INFORMATION GIVEN —
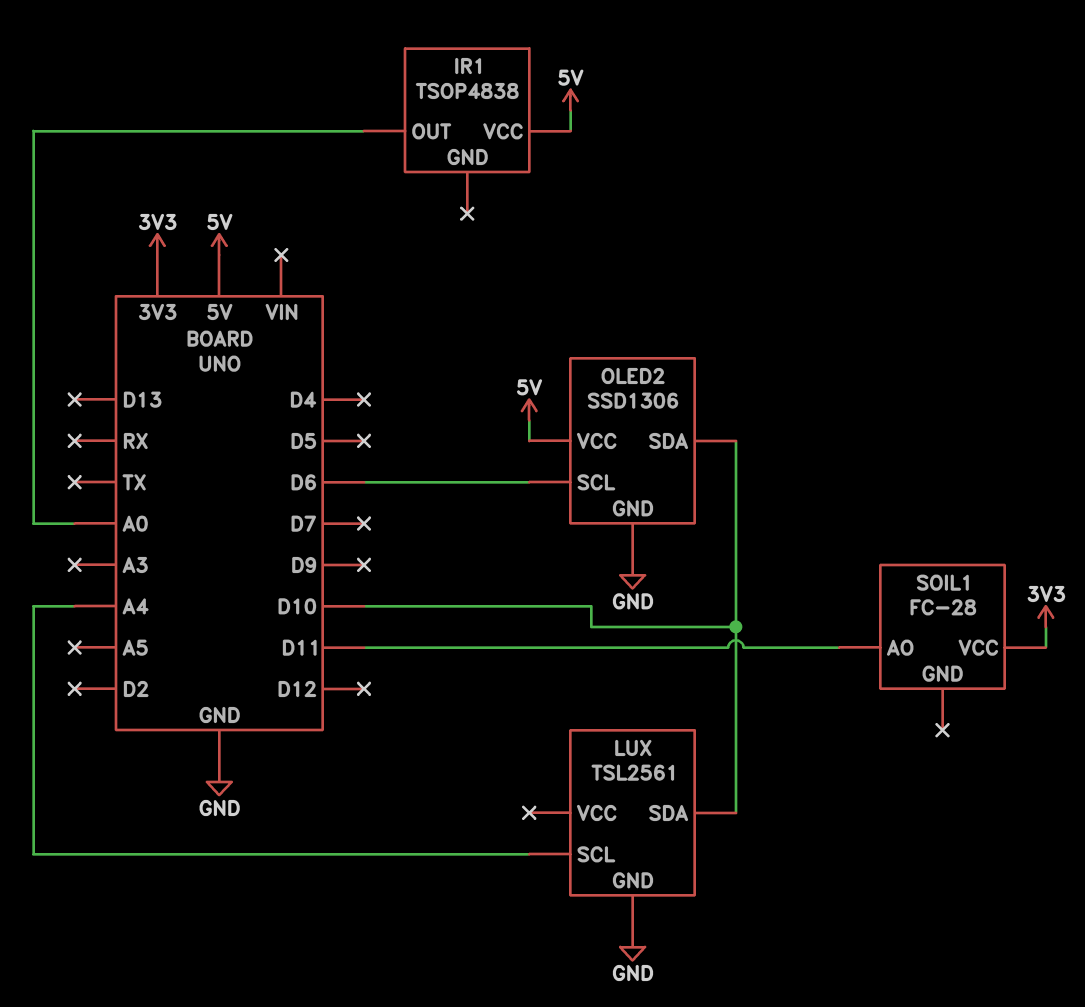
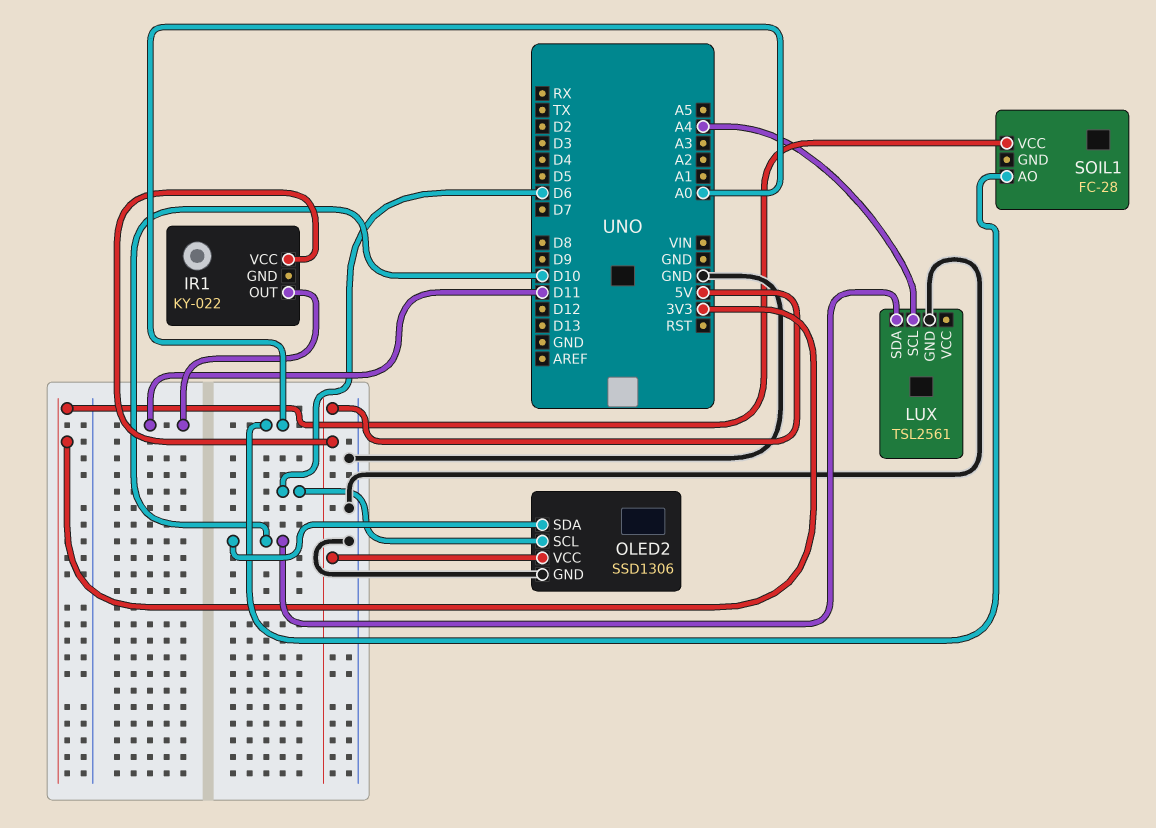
IR1: TSOP4838 -> KY-022
IR1 pin OUT: A0 -> D11
SOIL1 pin AO: D11 -> A0

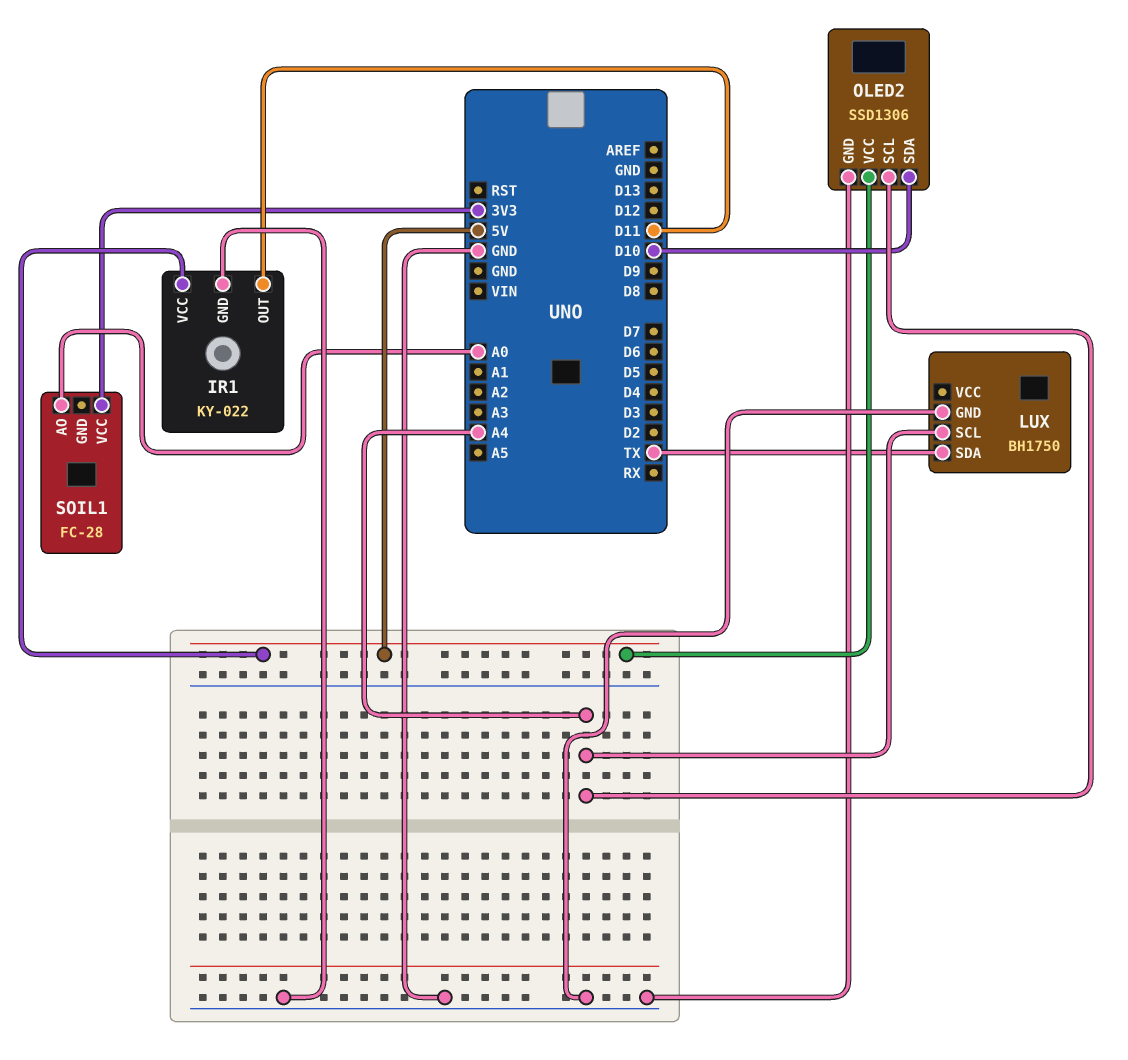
IR1 pin GND: none -> GND
LUX: TSL2561 -> BH1750
LUX pin SDA: D10 -> TX
OLED2 pin SCL: D6 -> A4

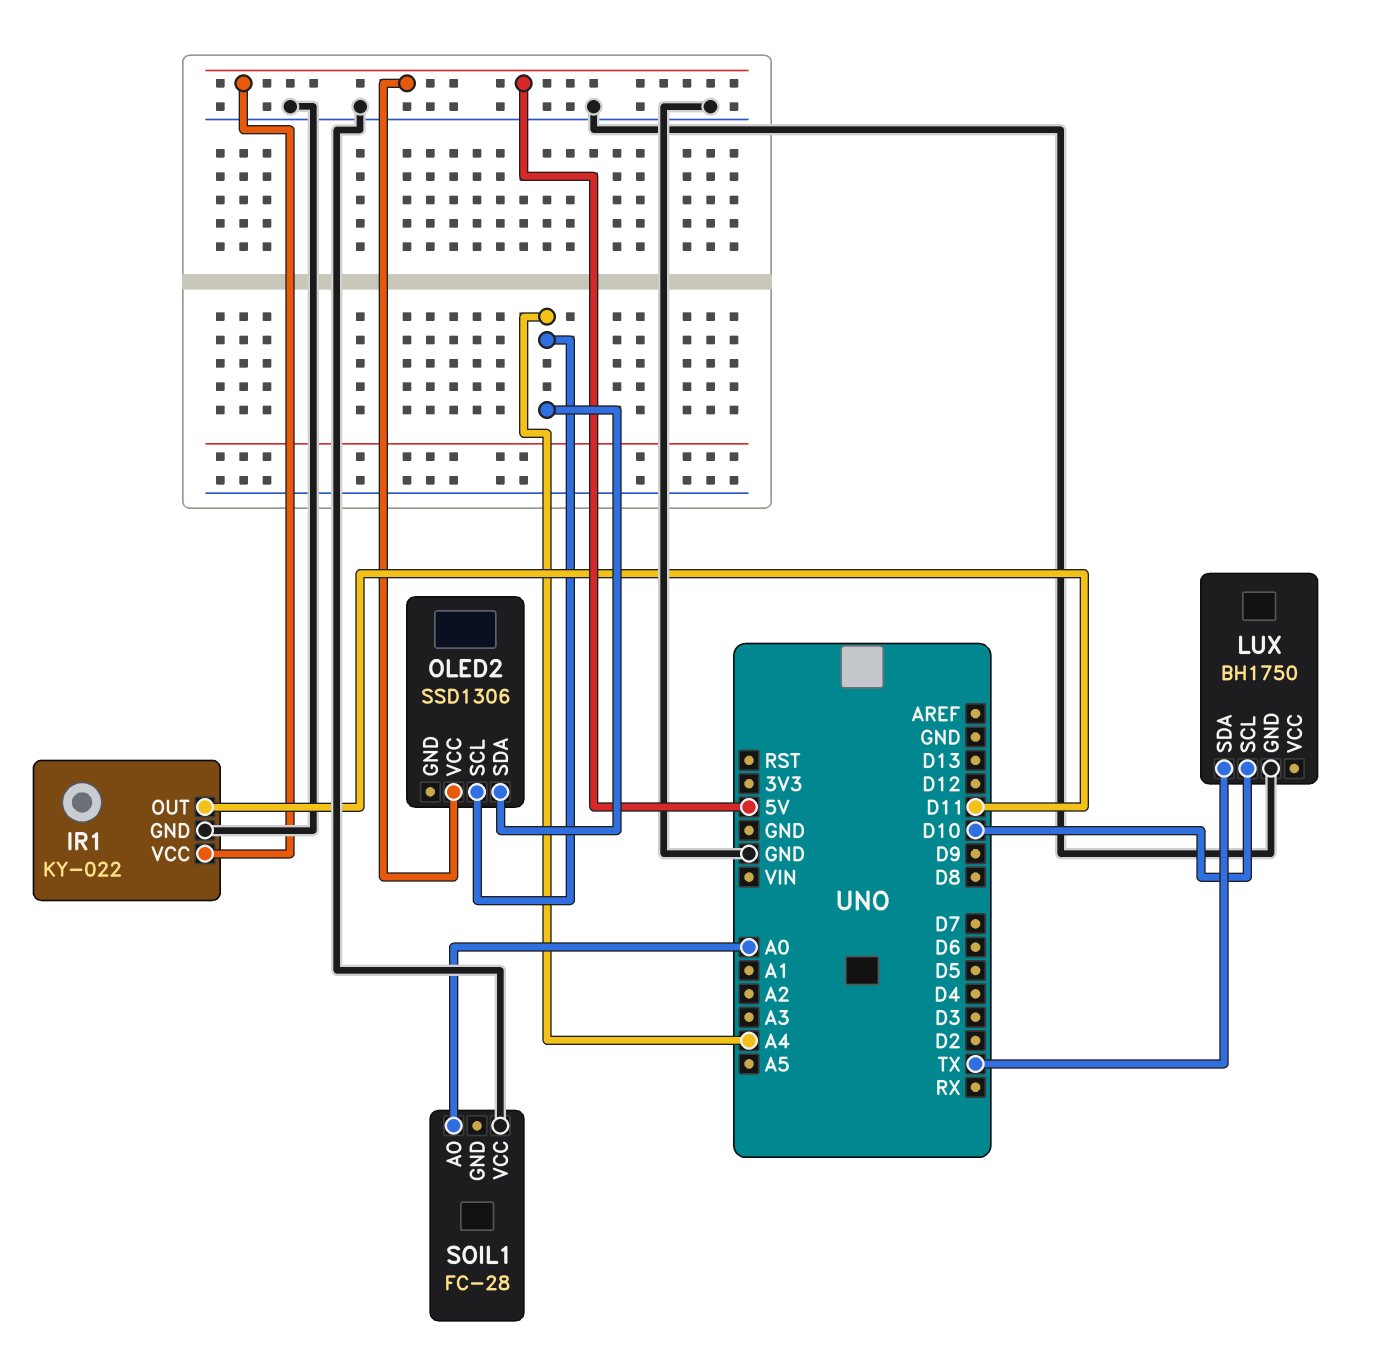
LUX pin SCL: A4 -> D10
OLED2 pin GND: GND -> none
OLED2 pin SDA: D10 -> A4
SOIL1 pin VCC: 3V3 -> GND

TASK ITEM —
Copy exactly the lines that run from the line containing "LUX: TSL2561 -> BH1750" to the end of the data, keeping both end lines and dropping every picture.

ANSWER BOX —
LUX: TSL2561 -> BH1750
LUX pin SDA: D10 -> TX
OLED2 pin SCL: D6 -> A4

LUX pin SCL: A4 -> D10
OLED2 pin GND: GND -> none
OLED2 pin SDA: D10 -> A4
SOIL1 pin VCC: 3V3 -> GND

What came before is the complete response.